Coordinate-based object records:
******************************

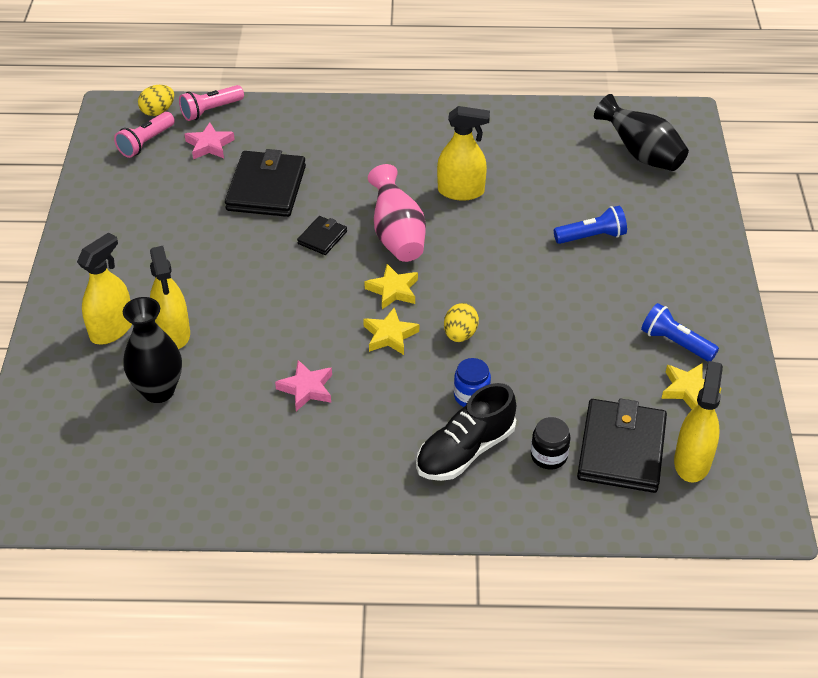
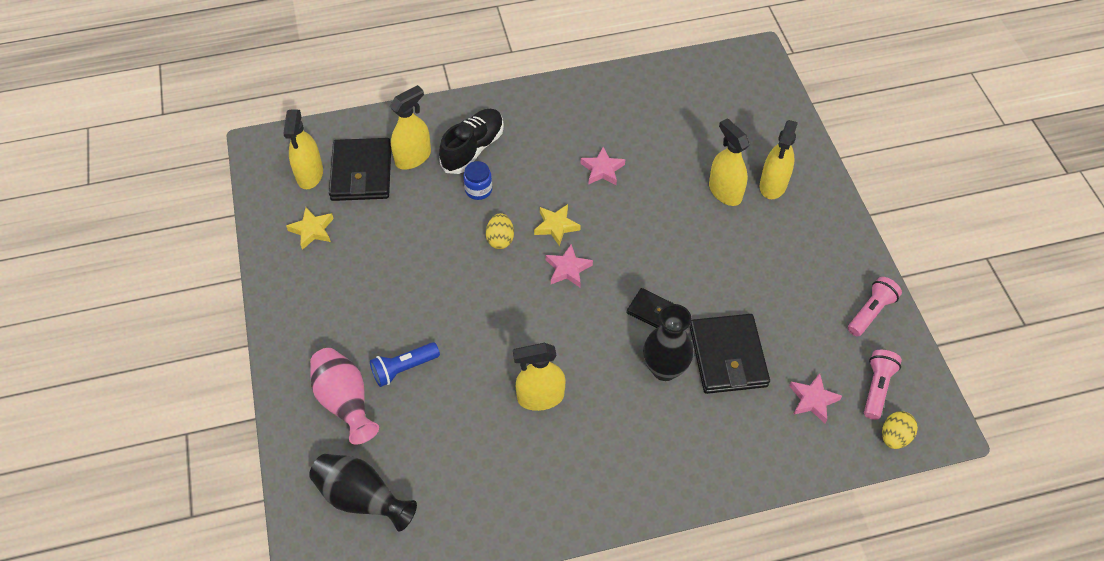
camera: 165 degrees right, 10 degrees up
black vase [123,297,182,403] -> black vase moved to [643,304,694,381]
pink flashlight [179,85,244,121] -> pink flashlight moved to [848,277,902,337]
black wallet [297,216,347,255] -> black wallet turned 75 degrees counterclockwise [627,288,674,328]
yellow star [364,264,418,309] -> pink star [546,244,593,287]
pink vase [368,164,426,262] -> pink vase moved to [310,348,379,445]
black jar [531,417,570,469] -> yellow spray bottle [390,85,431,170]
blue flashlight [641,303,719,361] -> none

******************************

All lines from the one with "pink vase [368,164,426,262]" to the end of the records must be set down exactly. Skip every line before it.

pink vase [368,164,426,262] -> pink vase moved to [310,348,379,445]
black jar [531,417,570,469] -> yellow spray bottle [390,85,431,170]
blue flashlight [641,303,719,361] -> none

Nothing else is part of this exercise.